## EXERCISE GOAL:
Beginning with the line containing "D1: none -> diode 1N4148 (A N_6, K N_13)" and ending with the line containing "U4 pin out: N_16 -> N_8", write out each line of the records below exactly; pictures and lines outside that range are left out.

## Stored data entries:
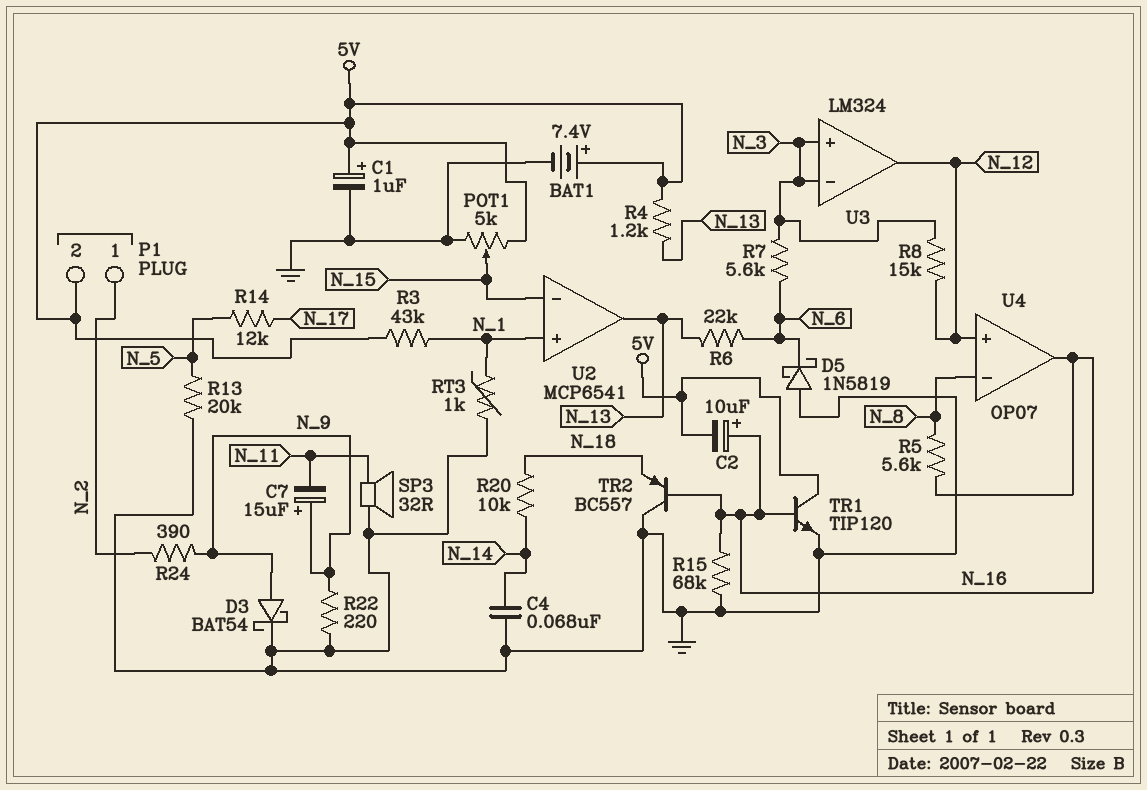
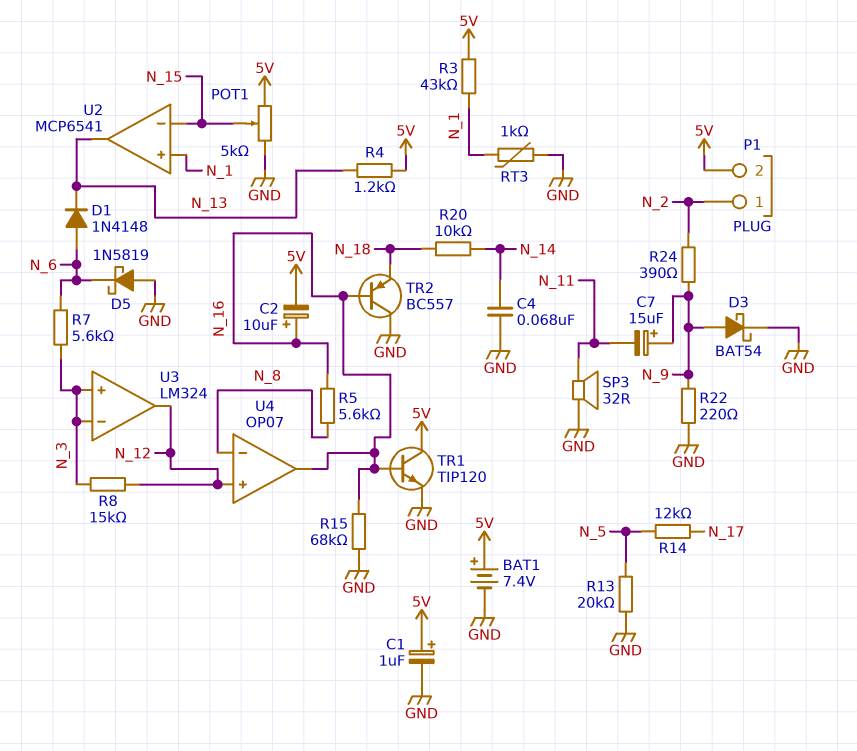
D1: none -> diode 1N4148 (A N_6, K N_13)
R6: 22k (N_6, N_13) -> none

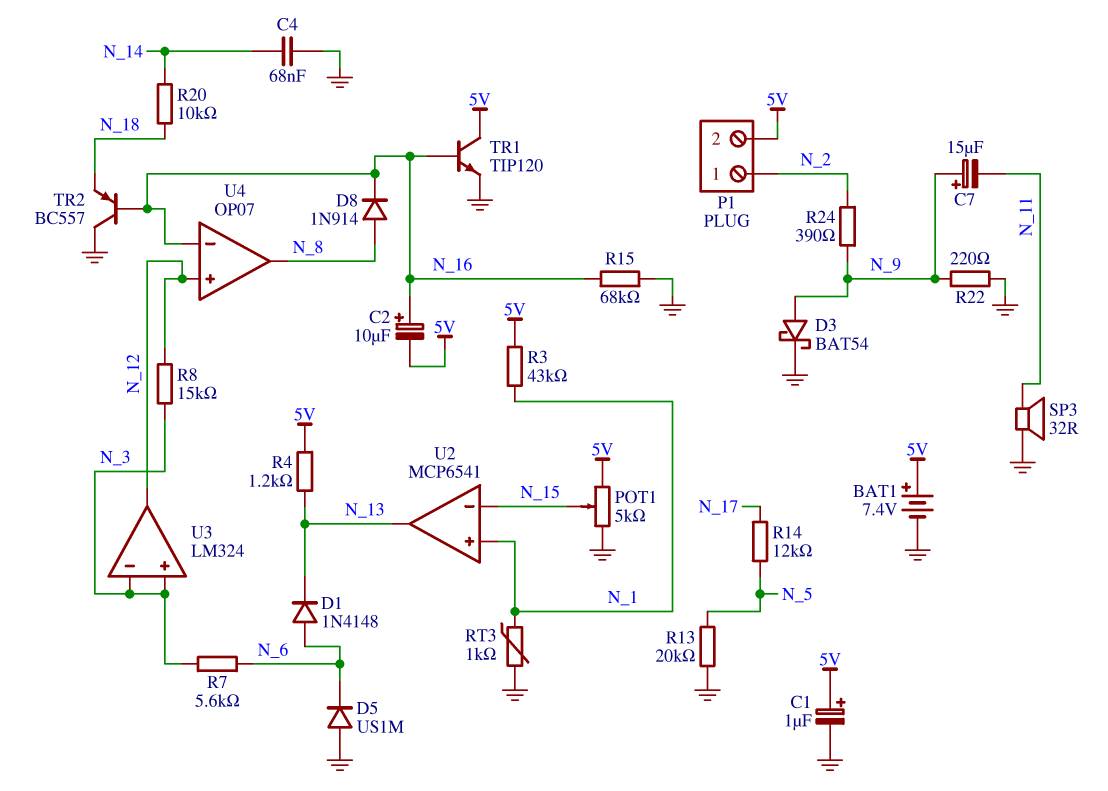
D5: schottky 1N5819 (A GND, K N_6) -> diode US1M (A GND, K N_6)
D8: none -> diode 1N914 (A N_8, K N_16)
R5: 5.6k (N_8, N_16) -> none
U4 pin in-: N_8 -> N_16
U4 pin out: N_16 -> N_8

* * *

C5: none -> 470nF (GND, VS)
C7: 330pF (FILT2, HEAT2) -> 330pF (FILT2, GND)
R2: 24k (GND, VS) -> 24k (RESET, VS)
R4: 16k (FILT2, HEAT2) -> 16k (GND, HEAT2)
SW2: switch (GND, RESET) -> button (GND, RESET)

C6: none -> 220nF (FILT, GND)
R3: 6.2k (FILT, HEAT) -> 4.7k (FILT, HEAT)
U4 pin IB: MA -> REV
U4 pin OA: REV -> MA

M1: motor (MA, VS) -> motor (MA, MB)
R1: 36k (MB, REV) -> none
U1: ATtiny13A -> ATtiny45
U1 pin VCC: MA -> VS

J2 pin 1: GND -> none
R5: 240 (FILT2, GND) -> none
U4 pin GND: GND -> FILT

--

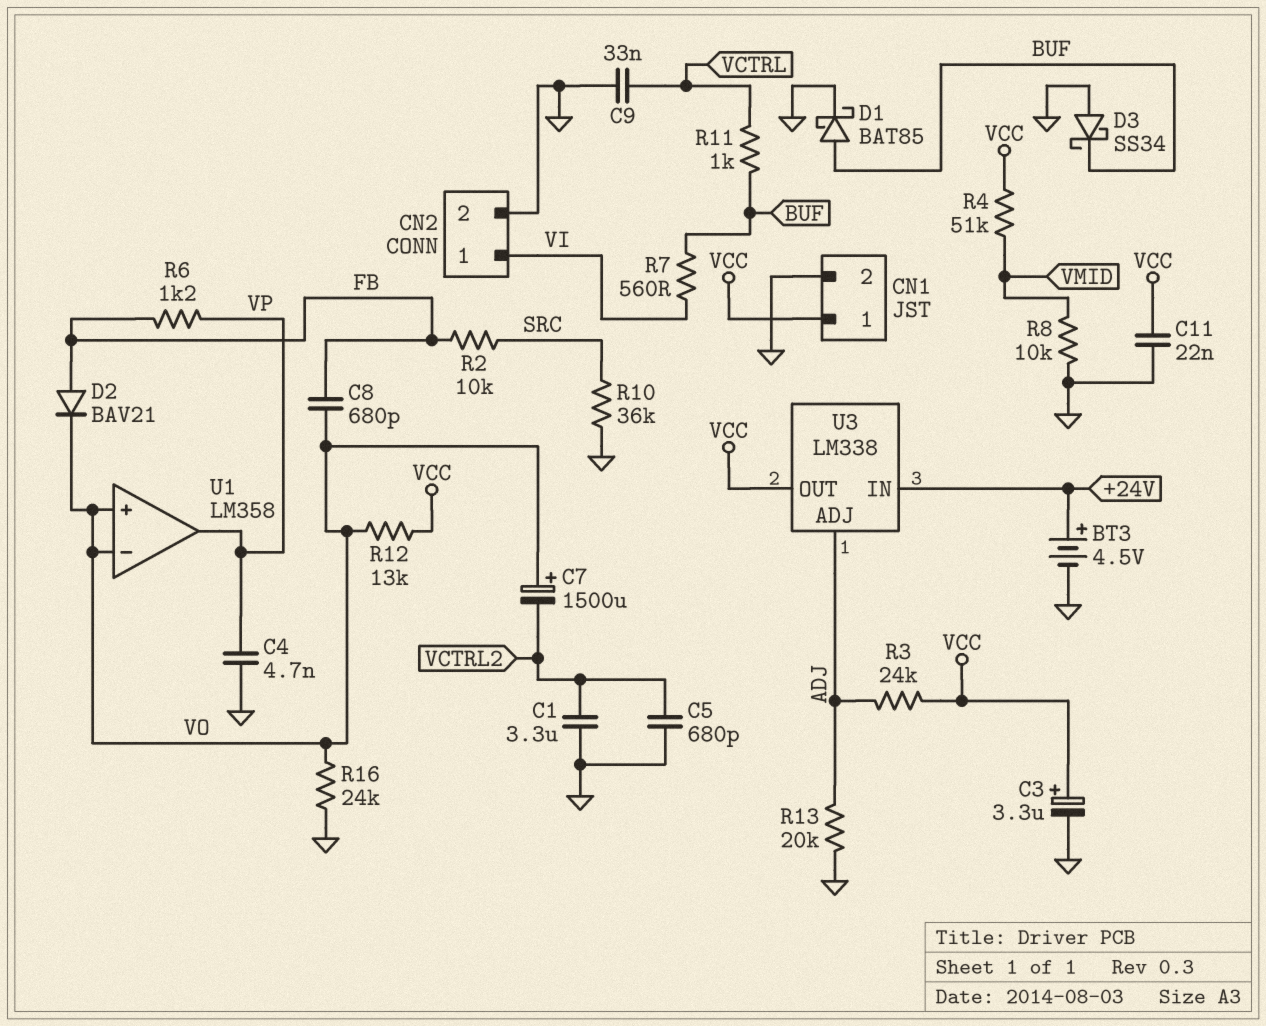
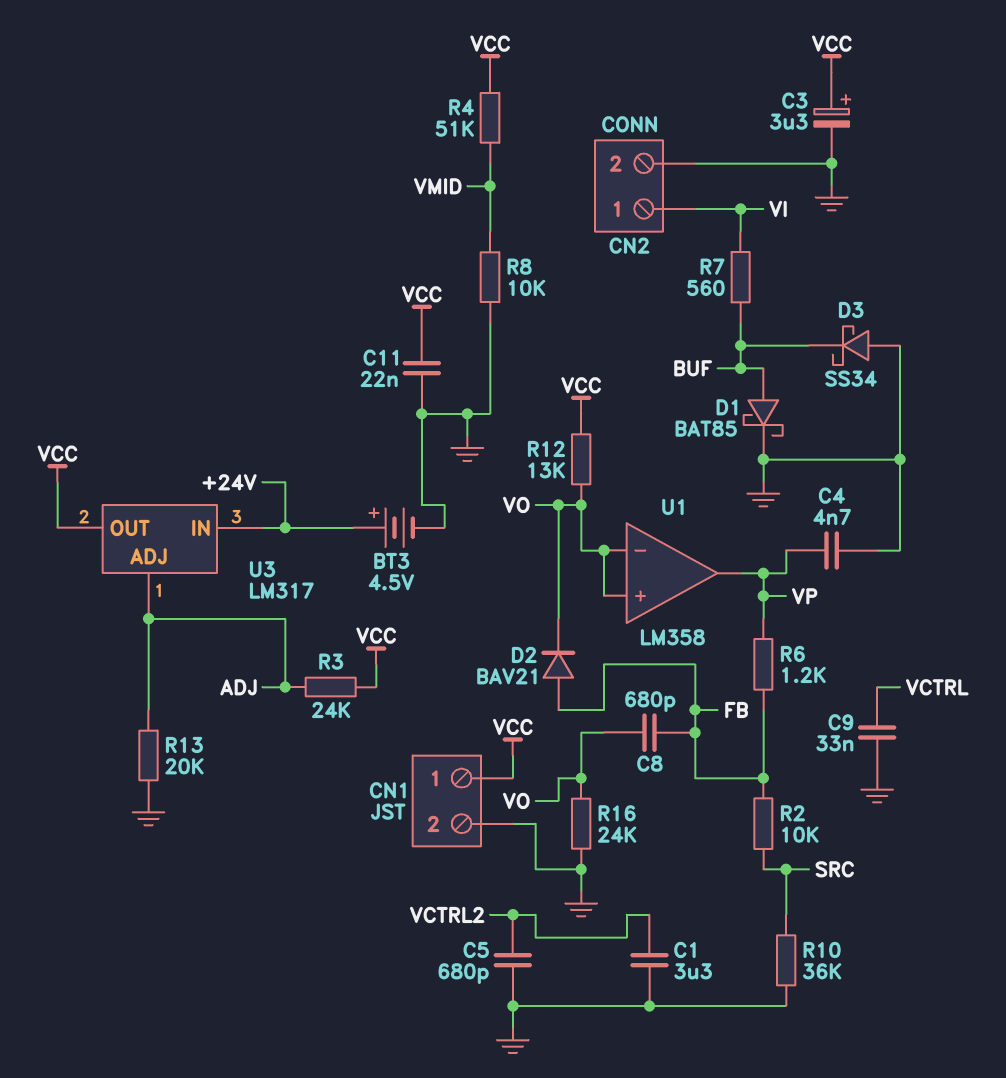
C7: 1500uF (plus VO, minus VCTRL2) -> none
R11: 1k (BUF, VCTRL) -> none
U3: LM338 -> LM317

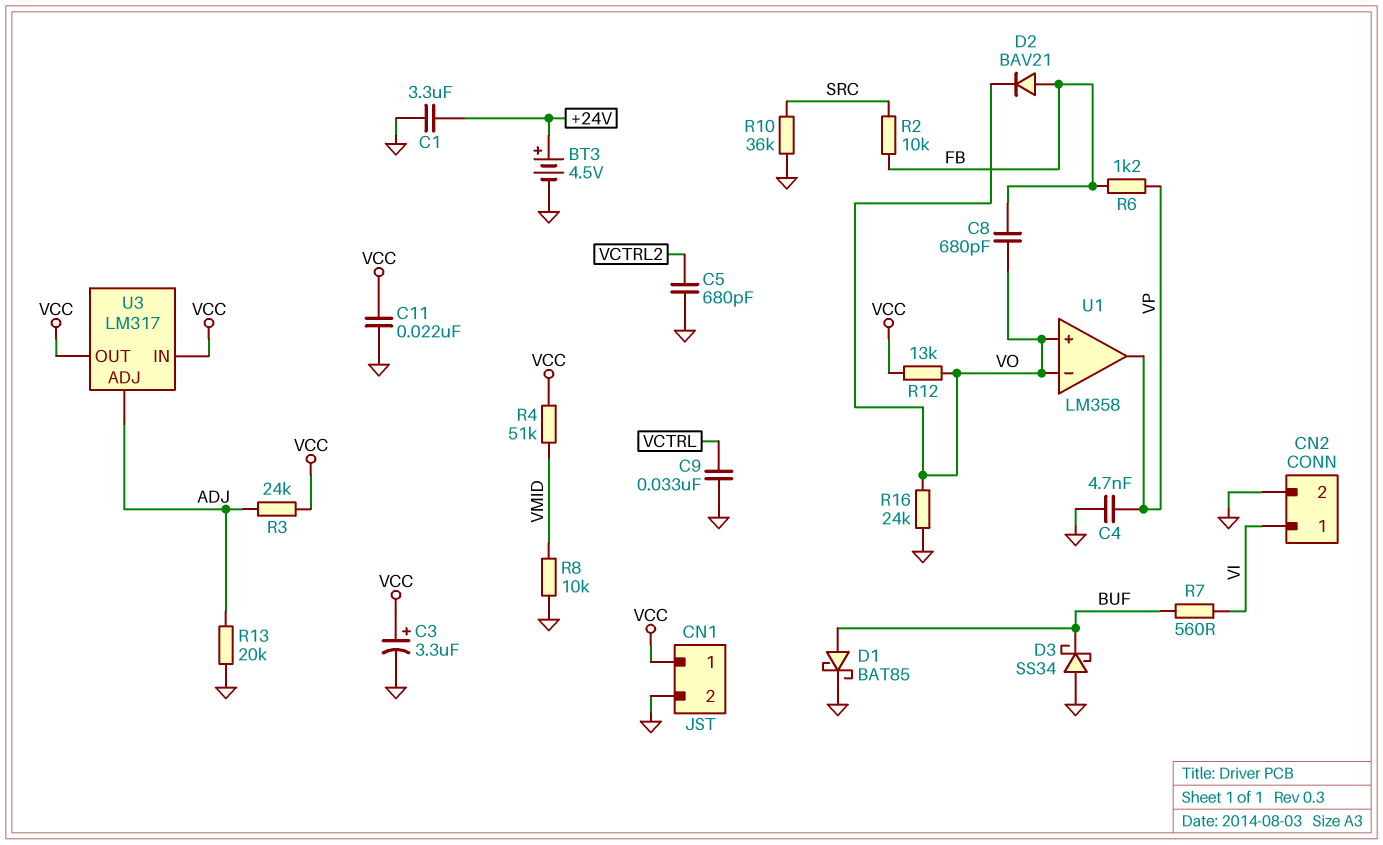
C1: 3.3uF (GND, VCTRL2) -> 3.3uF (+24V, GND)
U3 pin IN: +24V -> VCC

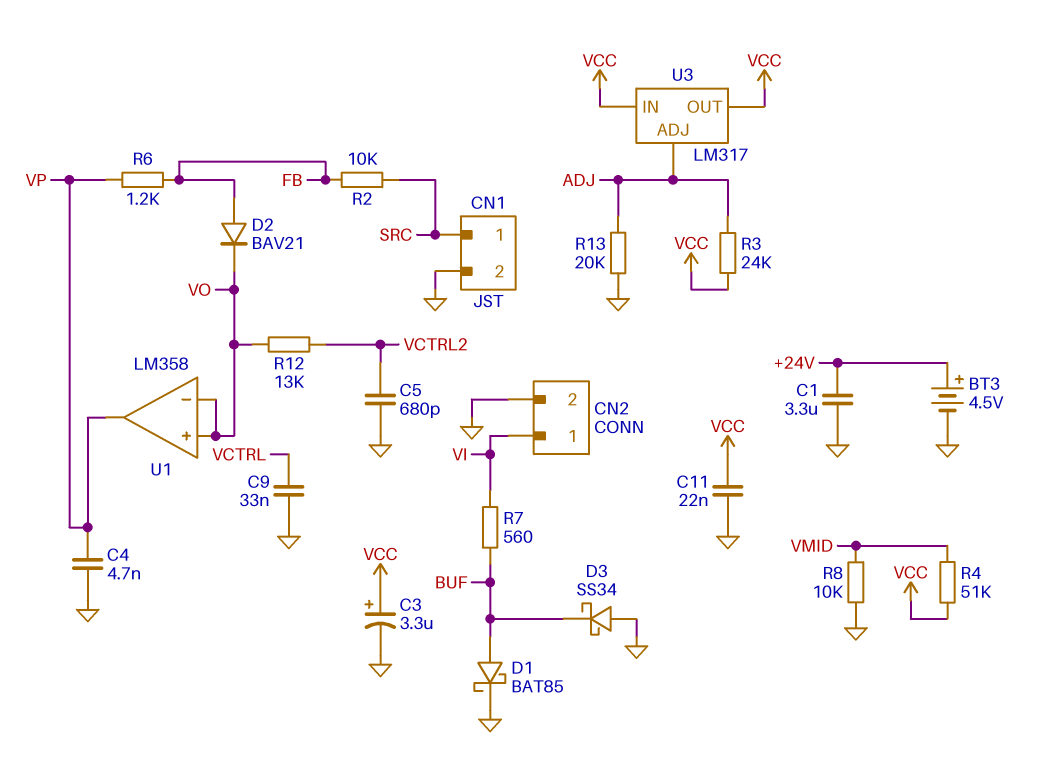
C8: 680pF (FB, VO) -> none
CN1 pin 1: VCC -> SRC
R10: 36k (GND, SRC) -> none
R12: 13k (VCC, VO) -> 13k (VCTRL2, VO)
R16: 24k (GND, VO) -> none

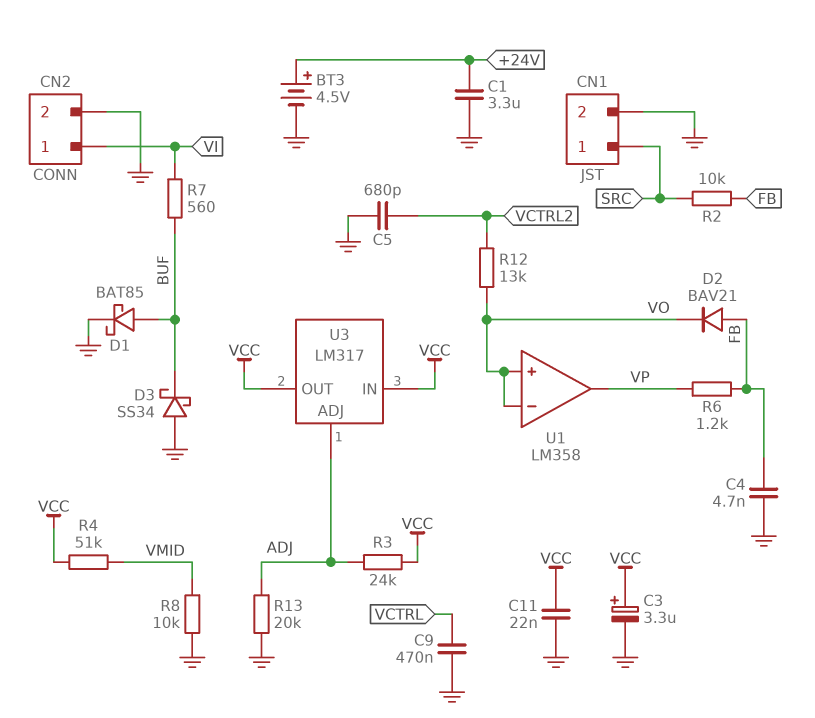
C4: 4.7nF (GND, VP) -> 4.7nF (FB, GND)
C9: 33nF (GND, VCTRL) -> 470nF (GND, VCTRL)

## ANSWER SPACE:
D1: none -> diode 1N4148 (A N_6, K N_13)
R6: 22k (N_6, N_13) -> none

D5: schottky 1N5819 (A GND, K N_6) -> diode US1M (A GND, K N_6)
D8: none -> diode 1N914 (A N_8, K N_16)
R5: 5.6k (N_8, N_16) -> none
U4 pin in-: N_8 -> N_16
U4 pin out: N_16 -> N_8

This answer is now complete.